━━━ Data shown

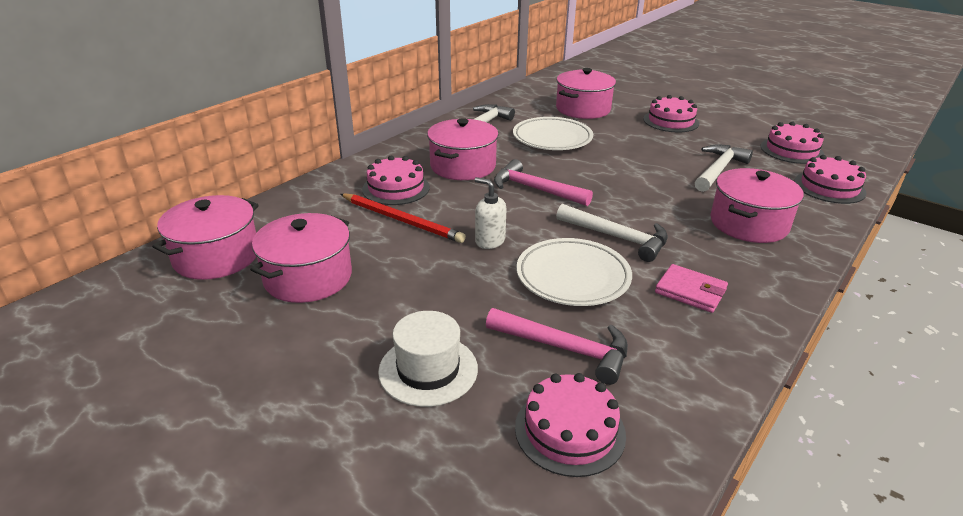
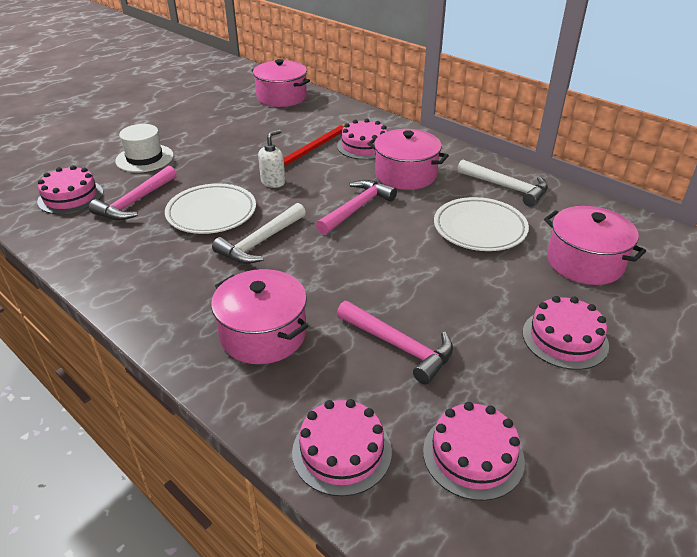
camera: 95 degrees right, 5 degrees up
(308, 277) = (249, 122): pink pot -> none
(690, 291) = (168, 266): pink wallet -> none
(718, 170) = (399, 346): white hammer -> pink hammer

━━━━━━

■ What the task requires
Repeat the material above exactly; any picture in it is left out.

■ Exercise response
camera: 95 degrees right, 5 degrees up
(308, 277) = (249, 122): pink pot -> none
(690, 291) = (168, 266): pink wallet -> none
(718, 170) = (399, 346): white hammer -> pink hammer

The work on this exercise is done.